═══ RECORDED INFORMATION
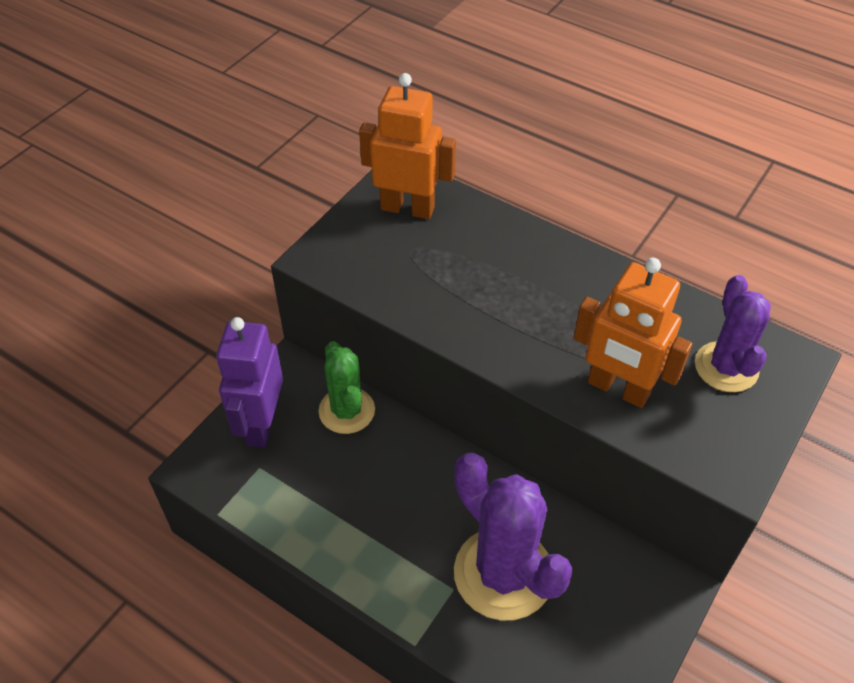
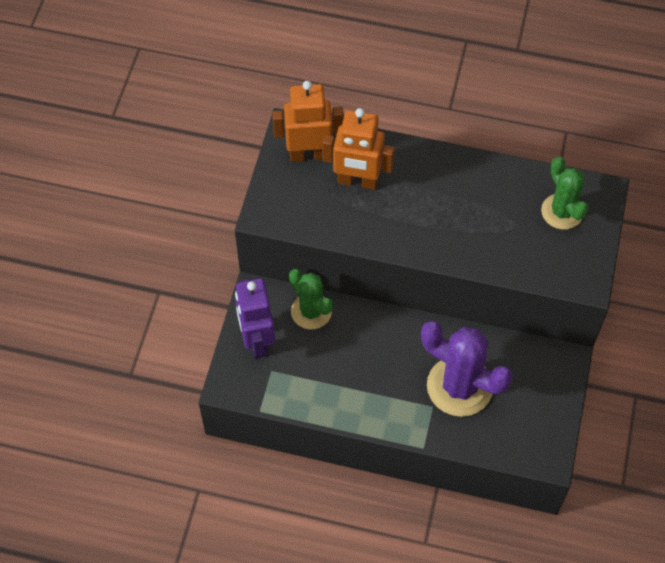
camera: 20 degrees left, 10 degrees up
(618, 389) = (501, 248): orange robot -> orange robot (357, 181)
(726, 367) = (562, 212): purple cactus -> green cactus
══════
**WORK TASK**: What the task needs is the material above repeated exactly, pictures excepted.

**OUTPUT**:
camera: 20 degrees left, 10 degrees up
(618, 389) = (501, 248): orange robot -> orange robot (357, 181)
(726, 367) = (562, 212): purple cactus -> green cactus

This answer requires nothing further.